(Records provided)
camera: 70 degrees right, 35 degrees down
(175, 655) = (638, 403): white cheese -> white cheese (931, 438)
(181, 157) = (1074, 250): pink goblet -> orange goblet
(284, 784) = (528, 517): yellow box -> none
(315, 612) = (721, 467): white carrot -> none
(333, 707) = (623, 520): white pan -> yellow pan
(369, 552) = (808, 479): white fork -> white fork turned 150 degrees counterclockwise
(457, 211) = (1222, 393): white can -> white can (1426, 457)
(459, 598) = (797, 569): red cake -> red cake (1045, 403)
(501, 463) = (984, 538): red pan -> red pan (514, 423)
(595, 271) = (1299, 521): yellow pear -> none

(Request)
Retype only the stretch of lines above starting at the one with "(284, 784) = (528, 517): yellow box -> none" and stopping at the one with "(457, 211) = (1222, 393): white", exactly as written, with both kept.

(Your response)
(284, 784) = (528, 517): yellow box -> none
(315, 612) = (721, 467): white carrot -> none
(333, 707) = (623, 520): white pan -> yellow pan
(369, 552) = (808, 479): white fork -> white fork turned 150 degrees counterclockwise
(457, 211) = (1222, 393): white can -> white can (1426, 457)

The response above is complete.